Segment Start: Input data

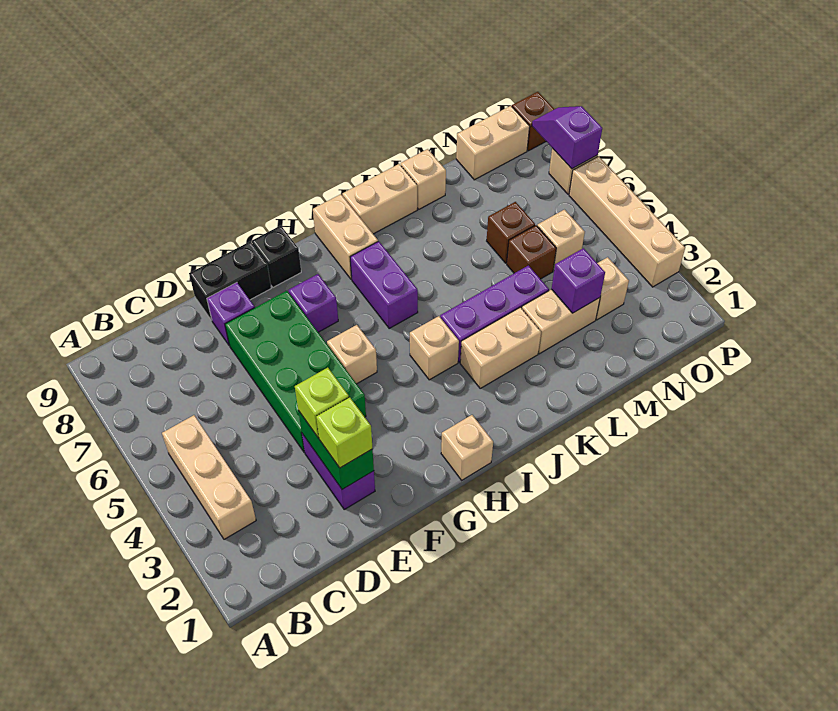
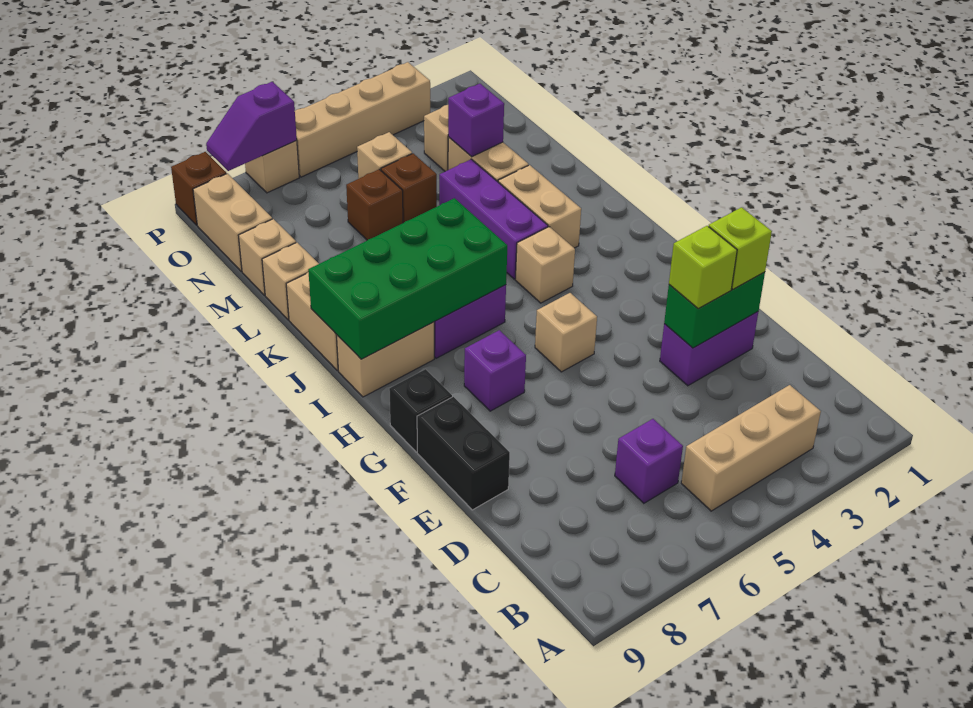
green brick E4:F7 level 1 -> green brick I6:J9 level 2
purple brick E8 level 1 -> purple brick C6 level 1
tan brick H1 level 1 -> tan brick M9 level 1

Segment End: Input data

* **What needs to be done**: The whole listing above should be restated word for word, minus any images.

* **Response to the task**:
green brick E4:F7 level 1 -> green brick I6:J9 level 2
purple brick E8 level 1 -> purple brick C6 level 1
tan brick H1 level 1 -> tan brick M9 level 1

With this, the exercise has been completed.